Supplied data →

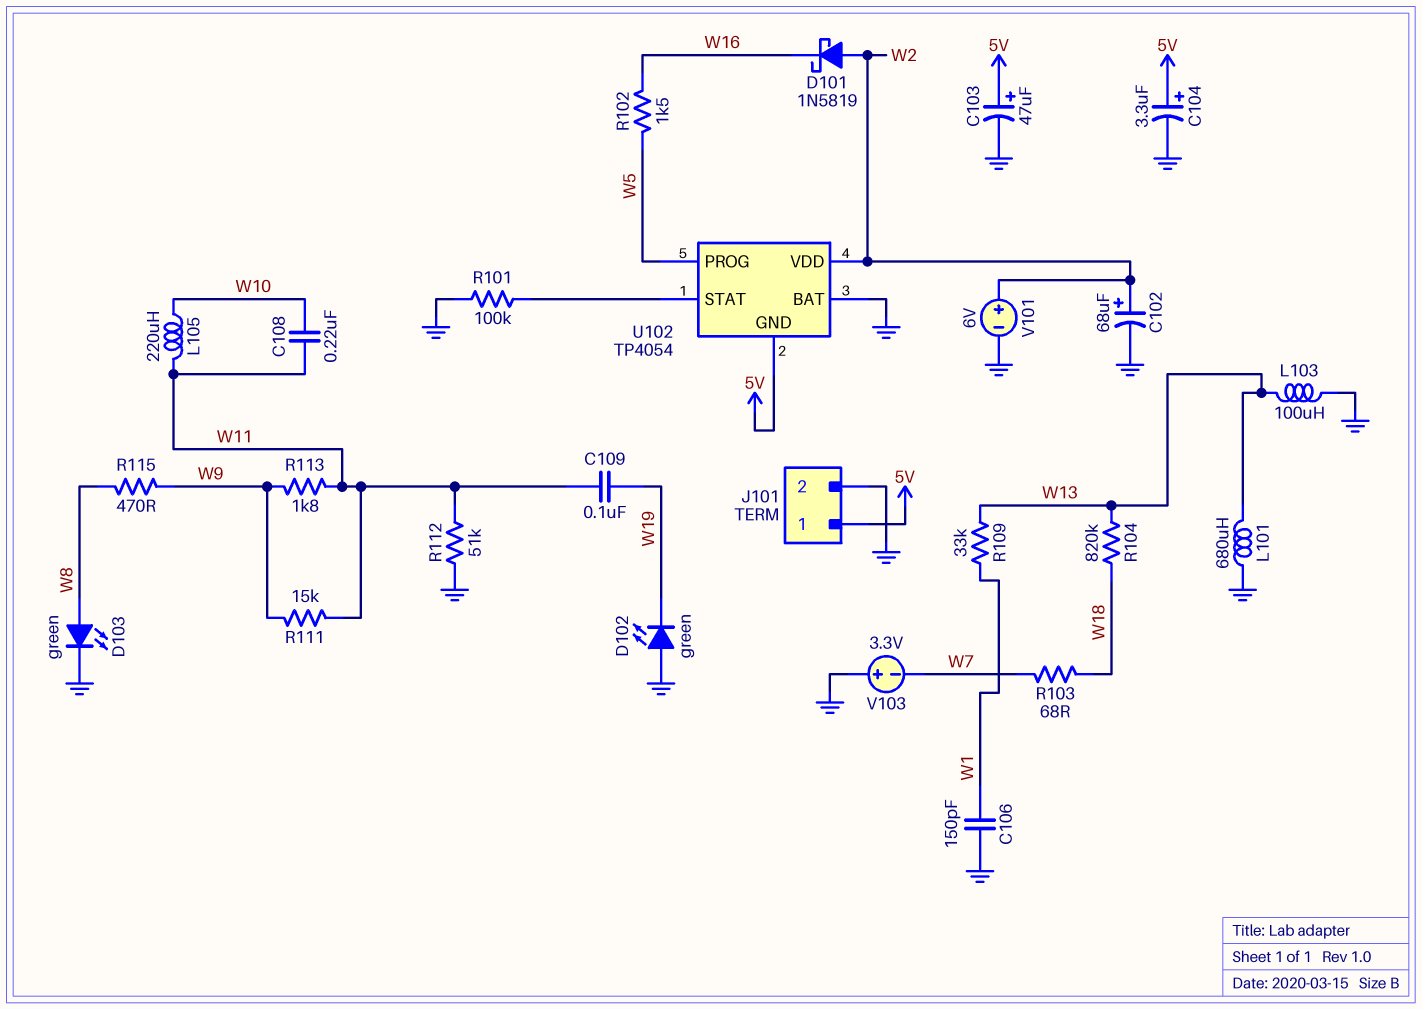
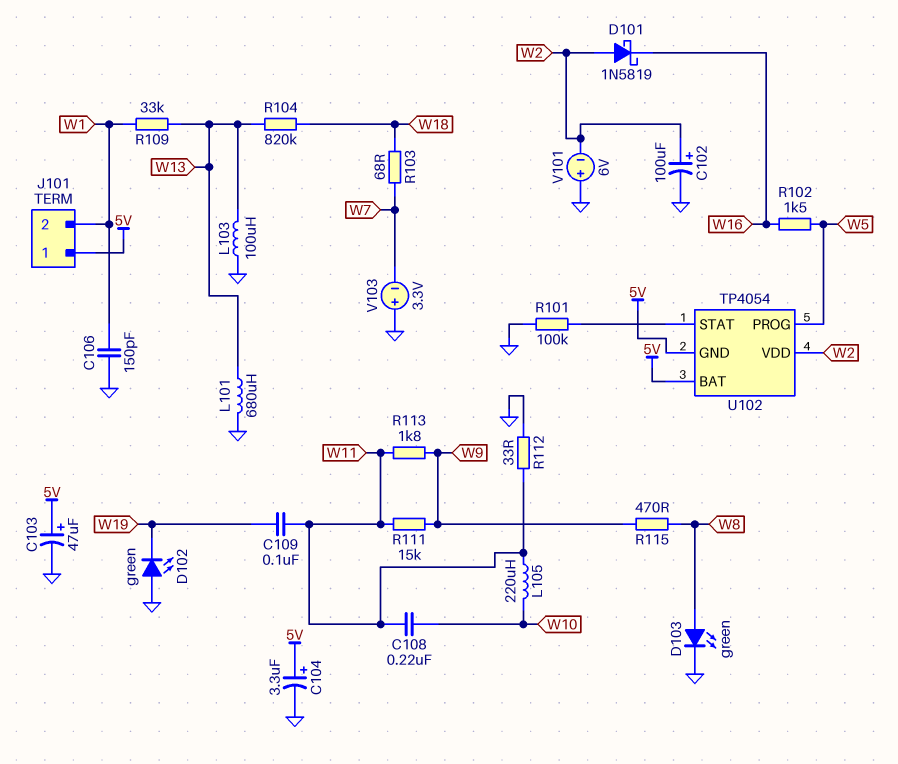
C102: 68uF (plus W2, minus GND) -> 100uF (plus W2, minus GND)
J101 pin 2: GND -> W1
R112: 51k (GND, W11) -> 33 (GND, W11)
U102 pin BAT: GND -> 5V
V101: 6V (plus W2, minus GND) -> 6V (plus GND, minus W2)

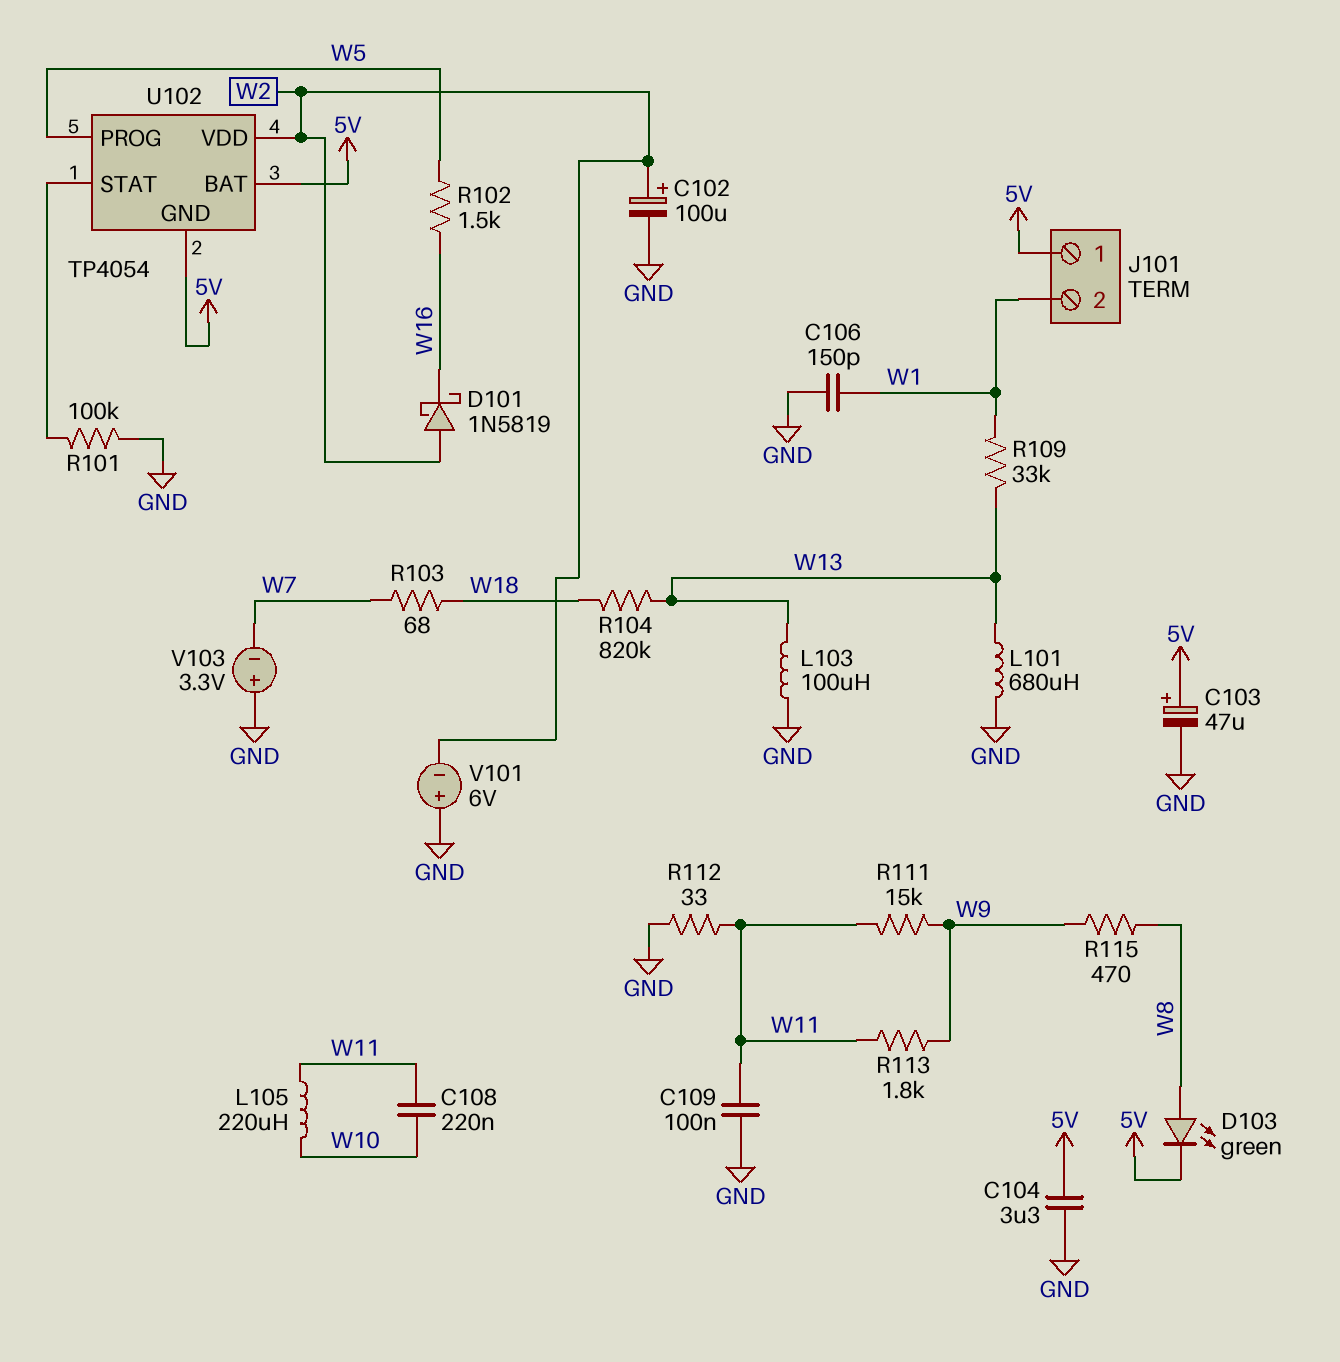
C104: 3.3uF (plus 5V, minus GND) -> 3.3uF (5V, GND)
C109: 100nF (W11, W19) -> 100nF (GND, W11)
D102: LED green (A GND, K W19) -> none
D103: LED green (A W8, K GND) -> LED green (A W8, K 5V)

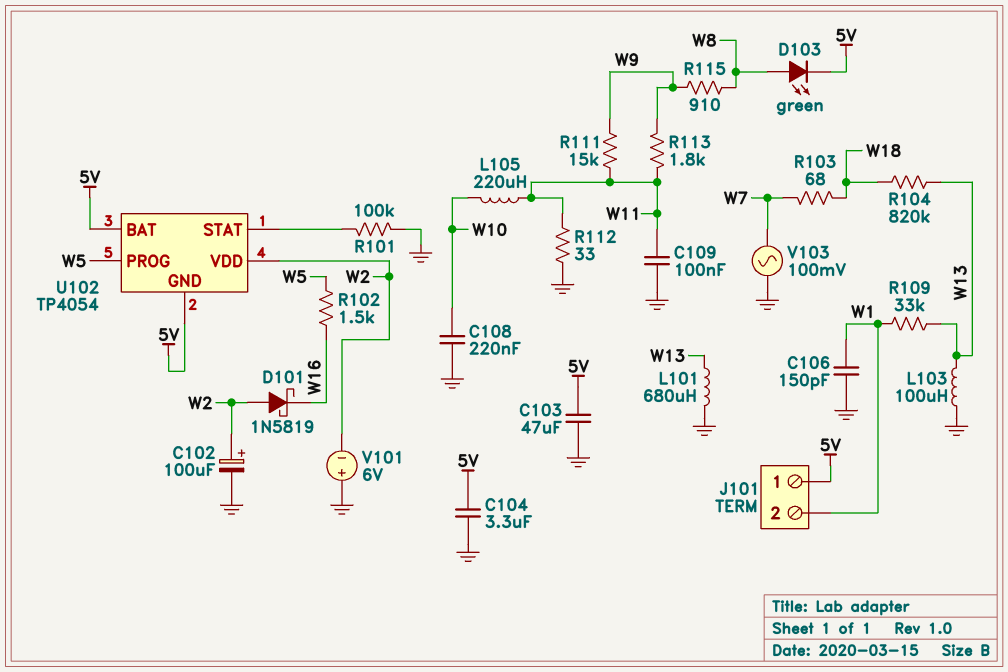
C103: 47uF (plus 5V, minus GND) -> 47uF (5V, GND)
C108: 220nF (W10, W11) -> 220nF (GND, W10)
R115: 470 (W8, W9) -> 910 (W8, W9)
V103: 3.3V (plus GND, minus W7) -> AC 100mV (GND, W7)

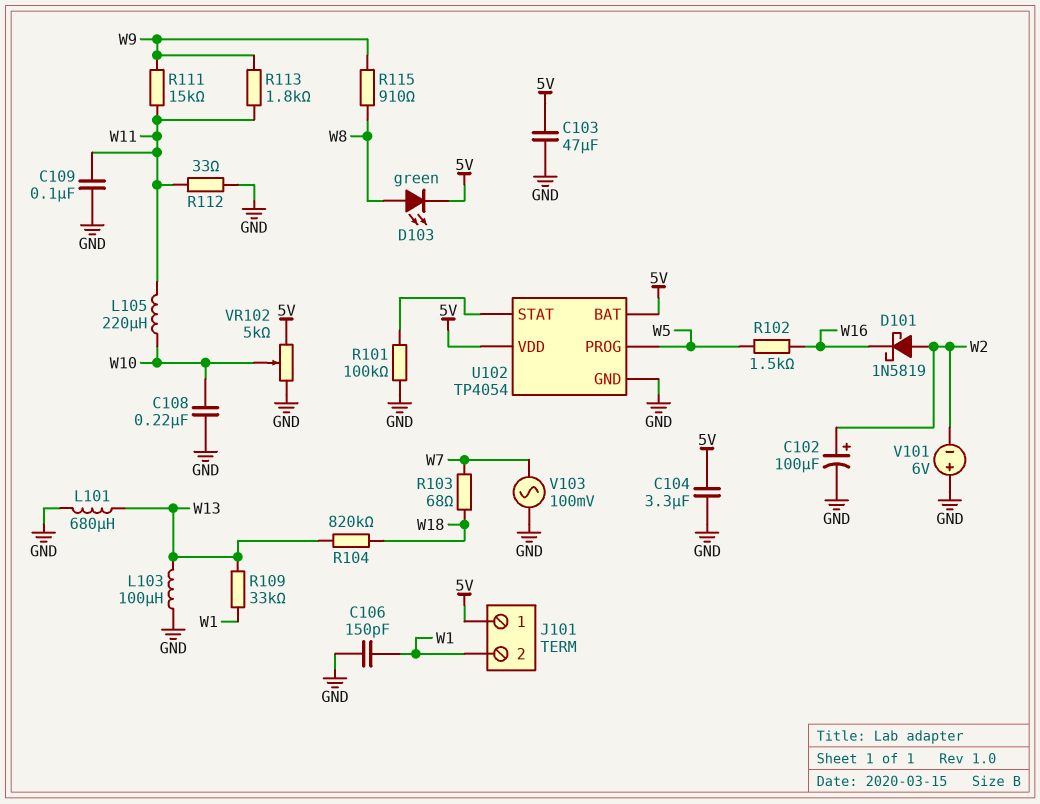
U102 pin GND: 5V -> GND
U102 pin VDD: W2 -> 5V
VR102: none -> 5k (5V, GND, wiper W10)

To do →
Return all material verbatim, pictures omitted.

Expected answer →
C102: 68uF (plus W2, minus GND) -> 100uF (plus W2, minus GND)
J101 pin 2: GND -> W1
R112: 51k (GND, W11) -> 33 (GND, W11)
U102 pin BAT: GND -> 5V
V101: 6V (plus W2, minus GND) -> 6V (plus GND, minus W2)

C104: 3.3uF (plus 5V, minus GND) -> 3.3uF (5V, GND)
C109: 100nF (W11, W19) -> 100nF (GND, W11)
D102: LED green (A GND, K W19) -> none
D103: LED green (A W8, K GND) -> LED green (A W8, K 5V)

C103: 47uF (plus 5V, minus GND) -> 47uF (5V, GND)
C108: 220nF (W10, W11) -> 220nF (GND, W10)
R115: 470 (W8, W9) -> 910 (W8, W9)
V103: 3.3V (plus GND, minus W7) -> AC 100mV (GND, W7)

U102 pin GND: 5V -> GND
U102 pin VDD: W2 -> 5V
VR102: none -> 5k (5V, GND, wiper W10)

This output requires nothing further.